**SUPPLIED RECORDS:**

* * *

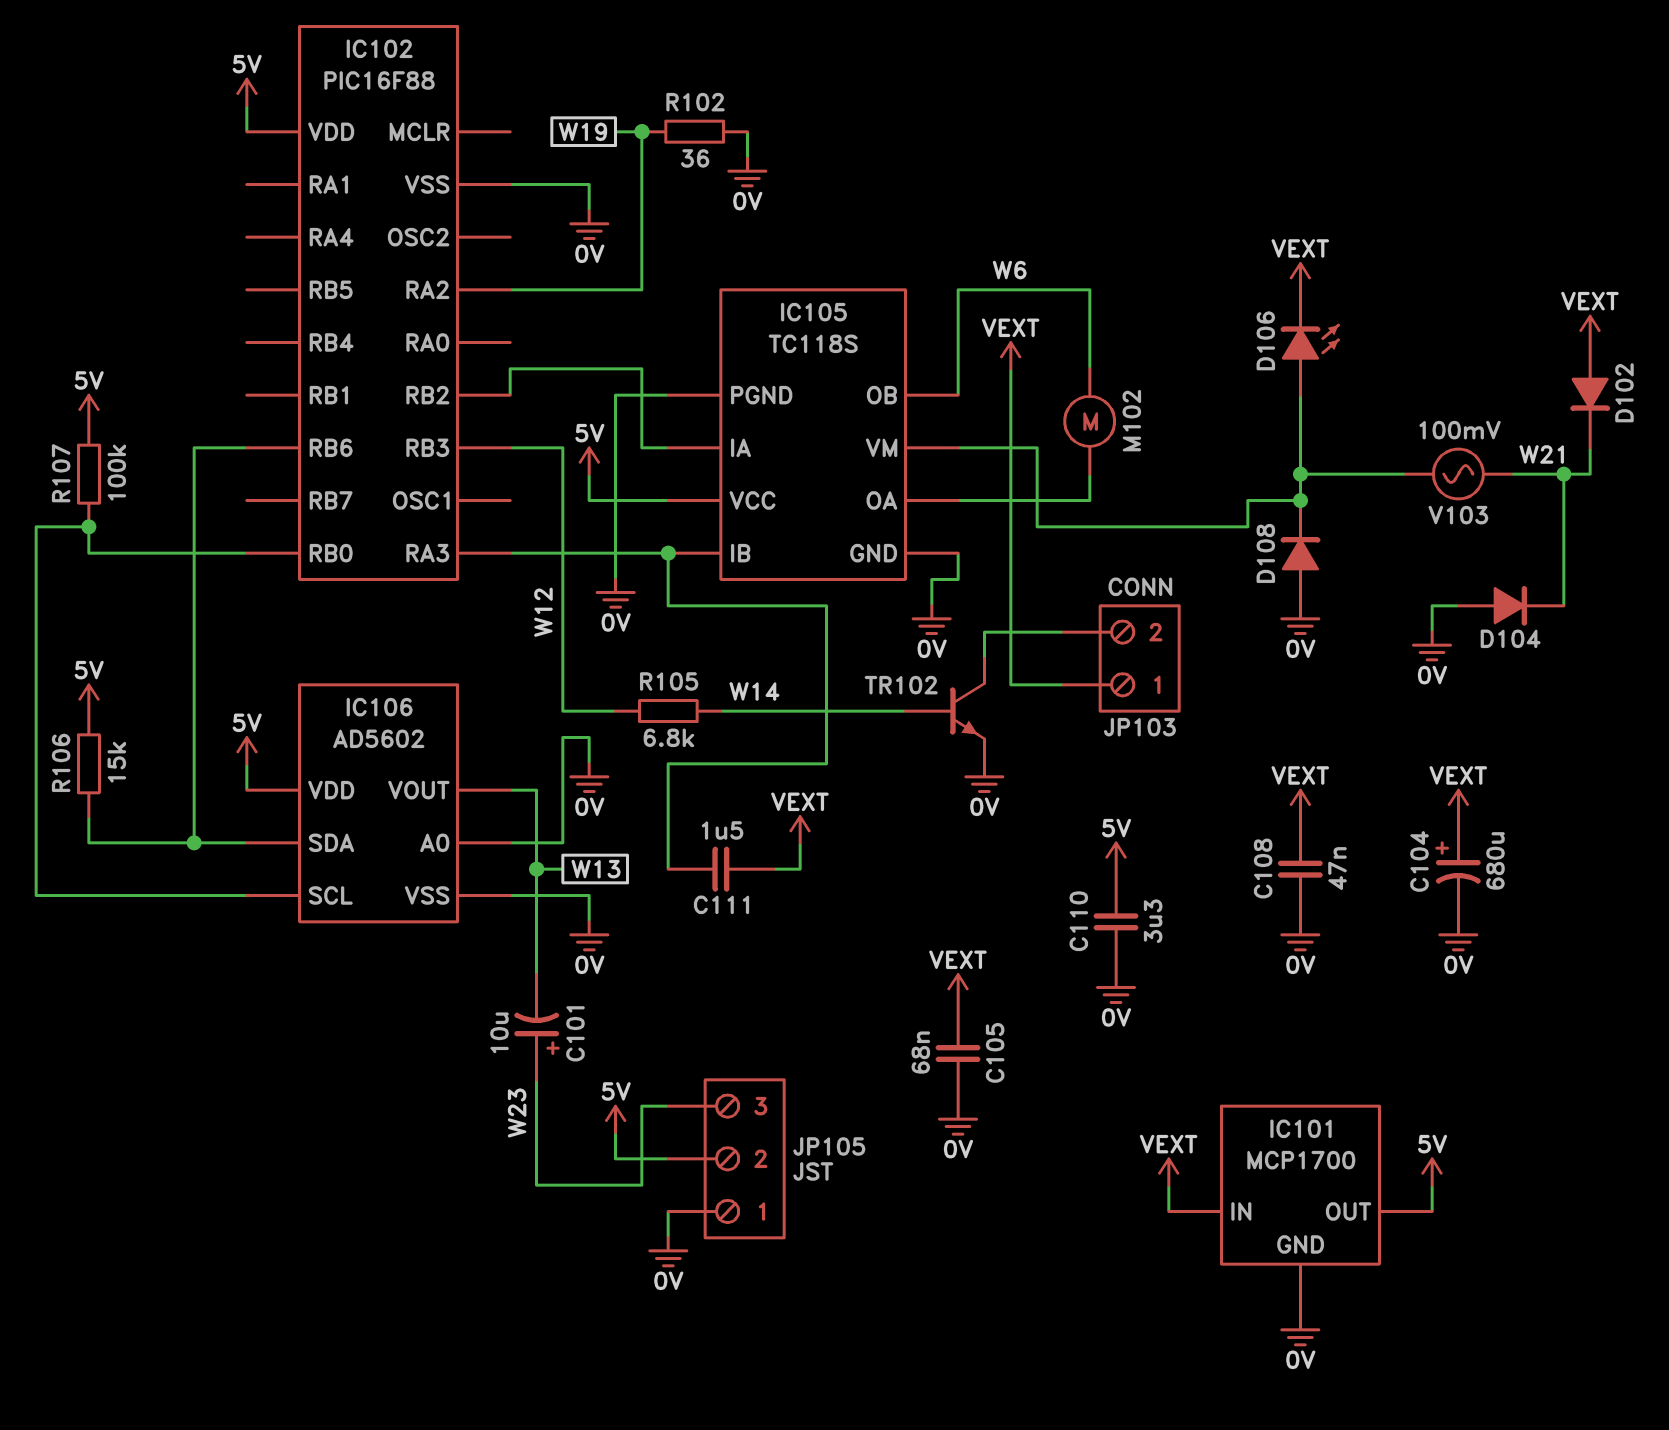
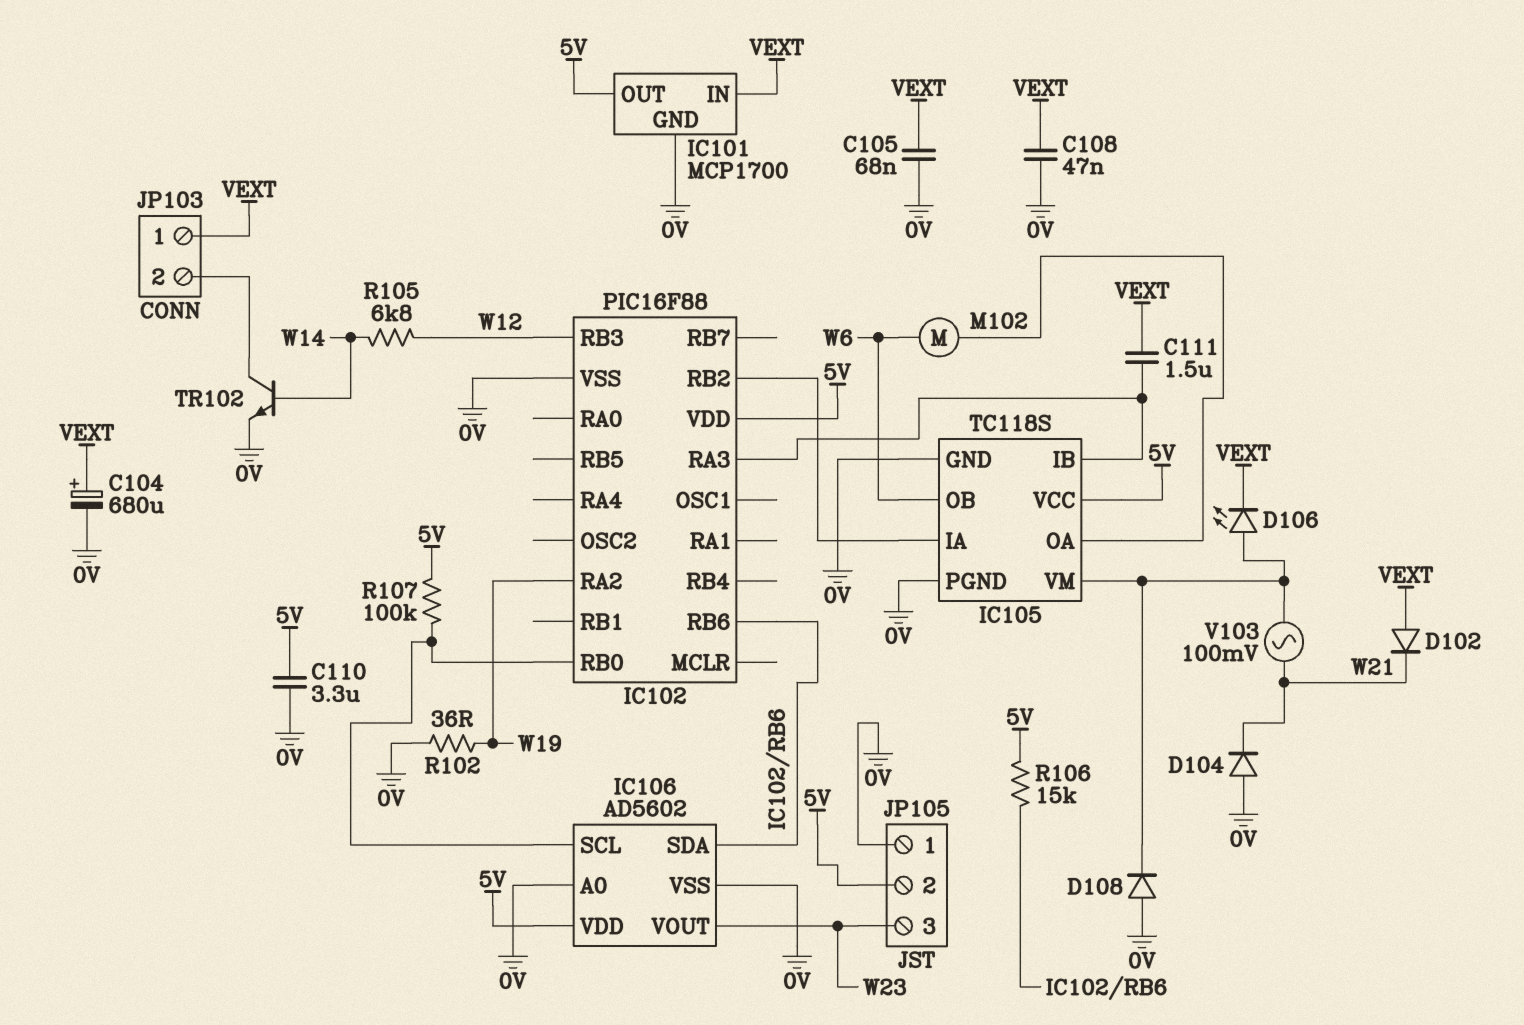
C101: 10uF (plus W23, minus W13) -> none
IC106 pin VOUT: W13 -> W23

* * *

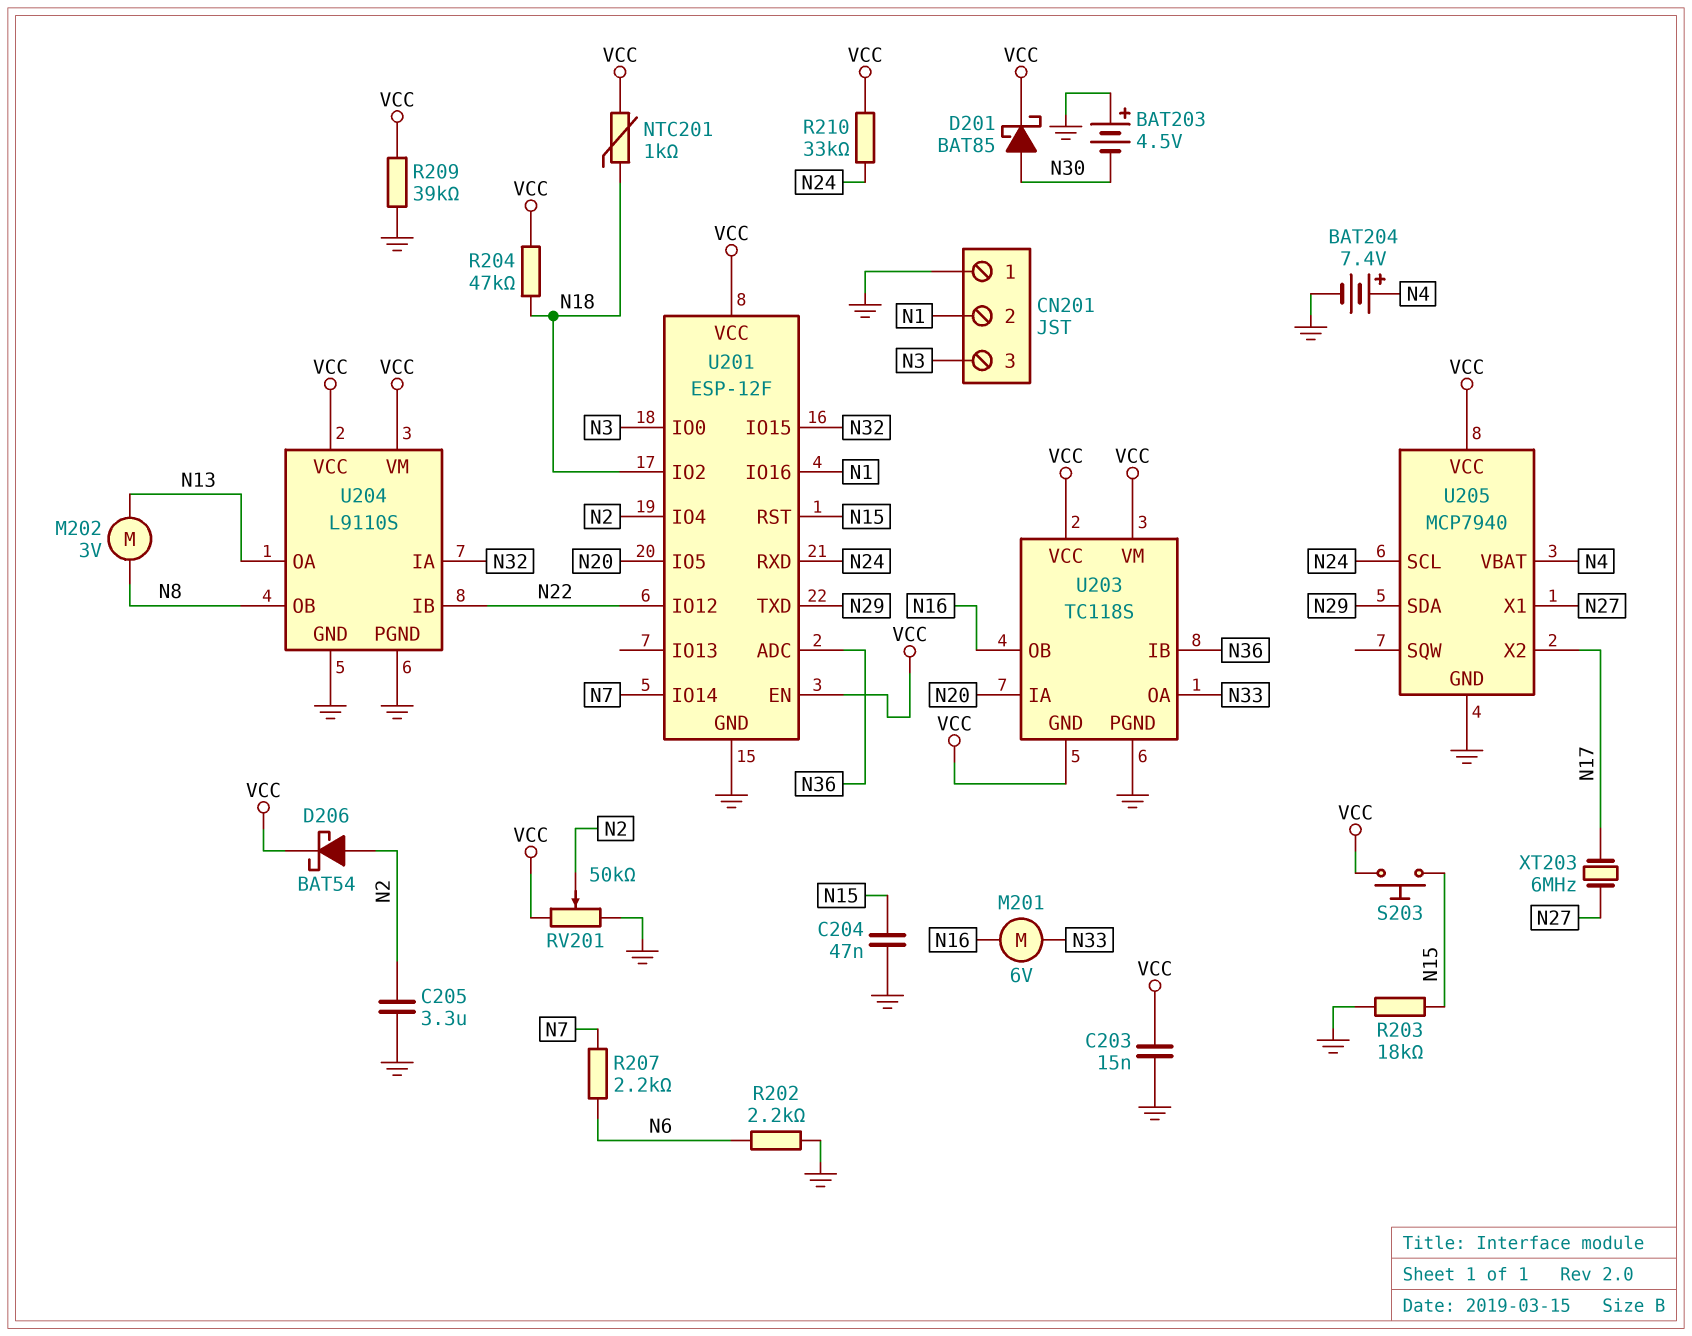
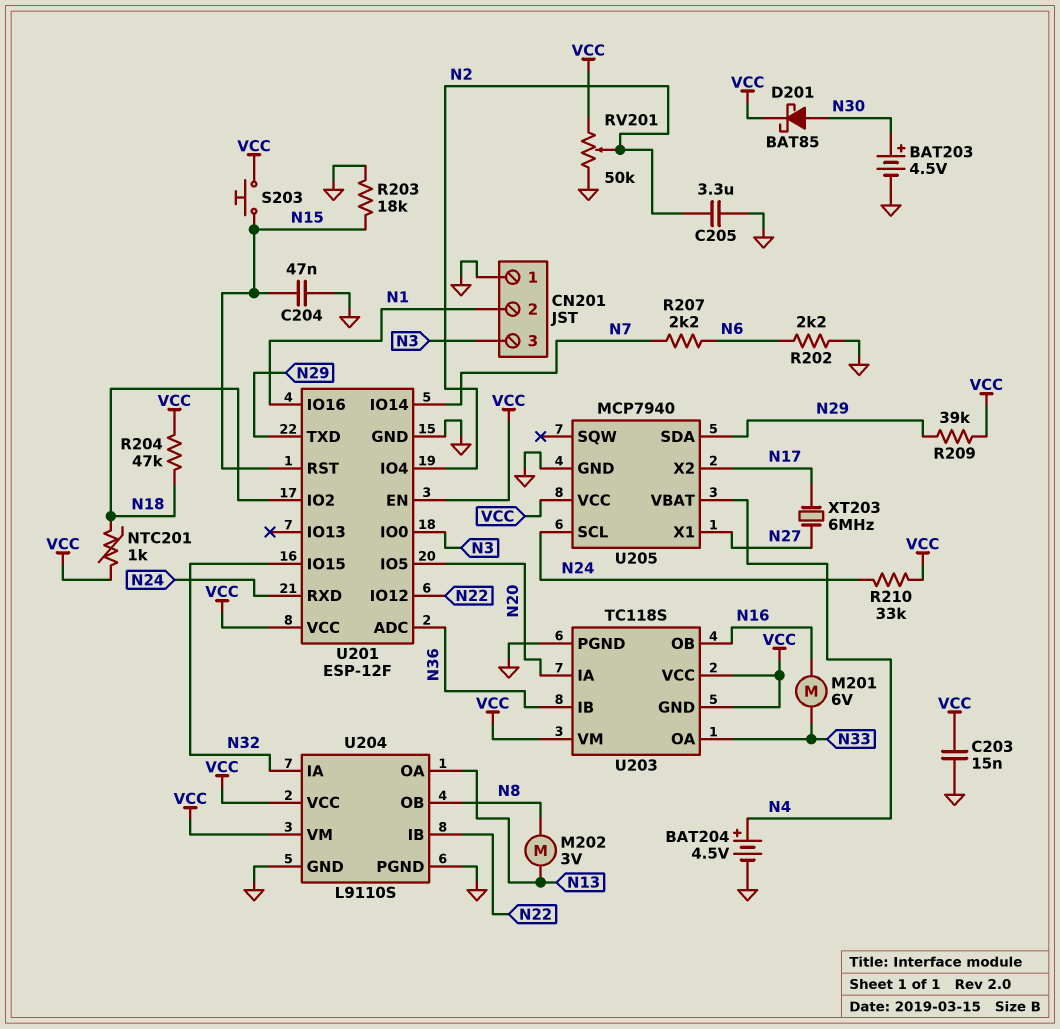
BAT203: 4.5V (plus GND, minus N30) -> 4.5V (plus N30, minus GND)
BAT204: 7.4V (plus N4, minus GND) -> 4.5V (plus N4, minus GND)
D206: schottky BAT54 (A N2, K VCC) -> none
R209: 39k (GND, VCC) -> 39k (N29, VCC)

* * *

**YOUR TASK:**
Only one stretch of the records above is wanted: the lines between the one holding "C101: 10uF (plus W23, minus W13) -> none" and the one holding "IC106 pin VOUT: W13 -> W23", inclusive, reproduced exactly.

**ANSWER SECTION:**
C101: 10uF (plus W23, minus W13) -> none
IC106 pin VOUT: W13 -> W23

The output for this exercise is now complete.